[Opening Data records section]

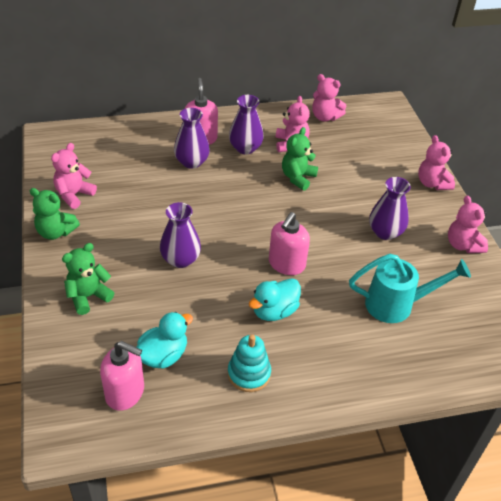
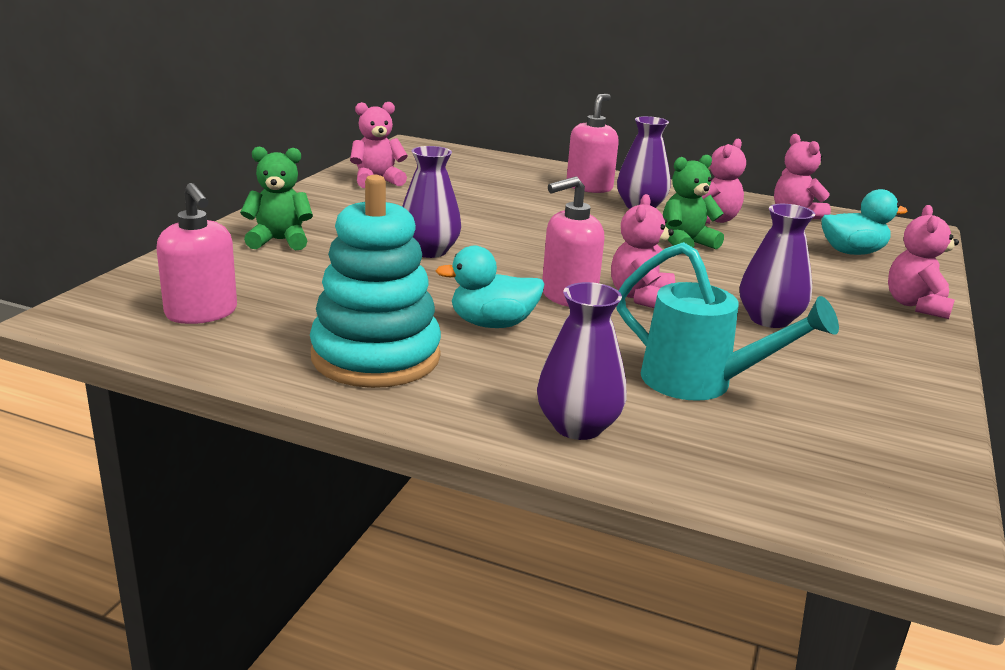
camera: 35 degrees right, 20 degrees down
(56, 232) = (317, 195): green teddy bear -> none
(163, 355) = (291, 305): turquoise duck -> turquoise duck (852, 252)
(191, 162) = (552, 197): purple vase -> purple vase (577, 426)
(249, 374) = (376, 357): turquoise stacking toy -> turquoise stacking toy, size x1.73
(463, 245) = (905, 371): pink teddy bear -> pink teddy bear (641, 297)

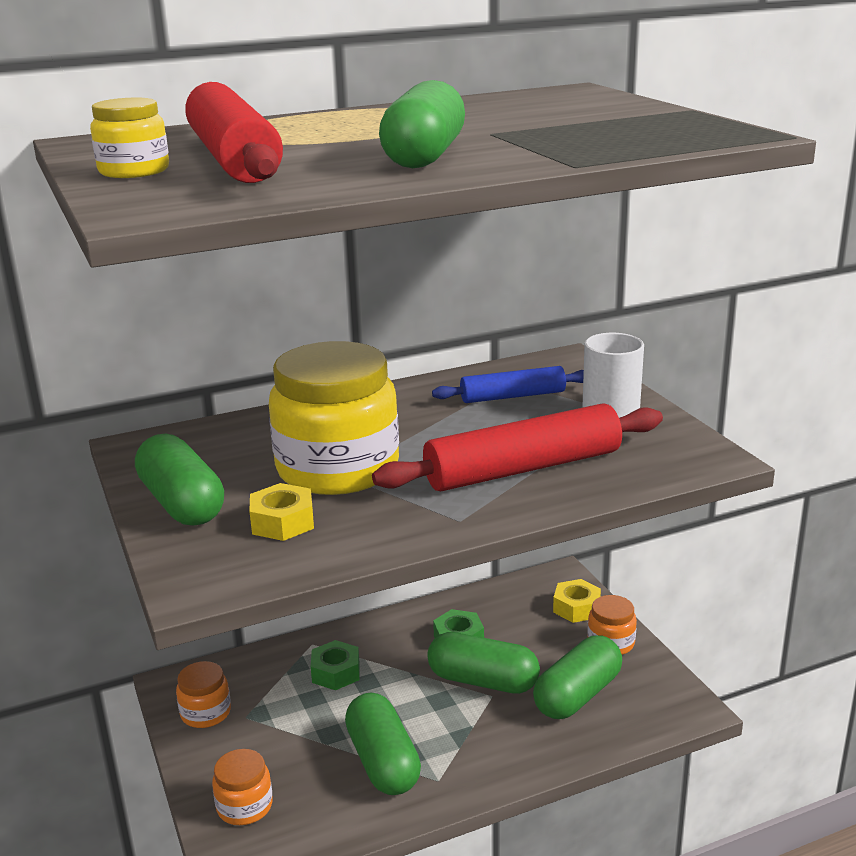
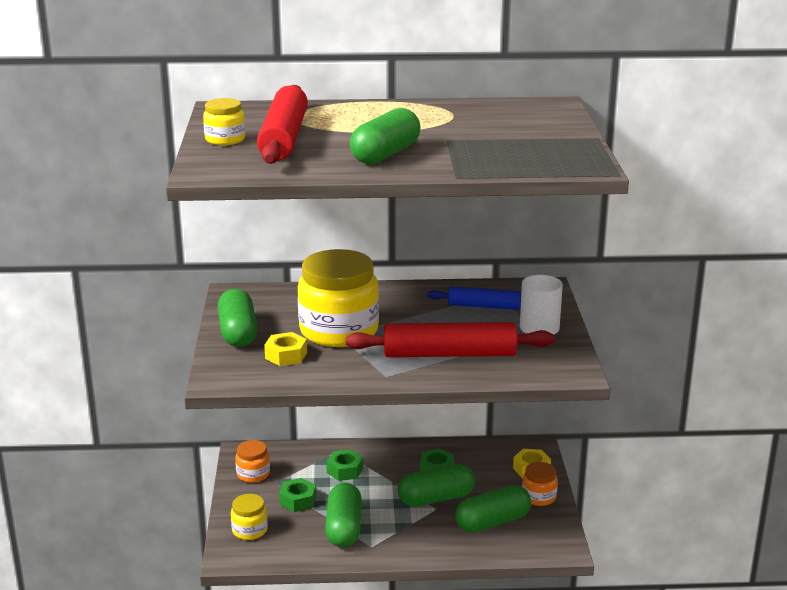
camera: 20 degrees right, 0 degrees up
(244, 806) = (250, 530): orange jar -> yellow jar
(293, 737) = (298, 500): none -> green nut
(483, 681) = (436, 498): green capsule -> green capsule turned 60 degrees counterclockwise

[Closing Data records section]

Directions
Every line from the one containing "(249, 374) = (376, 357): turquoise" through the end of the entries above, both included, should be extracted exactly, with pictures left out.

Exercise result
(249, 374) = (376, 357): turquoise stacking toy -> turquoise stacking toy, size x1.73
(463, 245) = (905, 371): pink teddy bear -> pink teddy bear (641, 297)

camera: 20 degrees right, 0 degrees up
(244, 806) = (250, 530): orange jar -> yellow jar
(293, 737) = (298, 500): none -> green nut
(483, 681) = (436, 498): green capsule -> green capsule turned 60 degrees counterclockwise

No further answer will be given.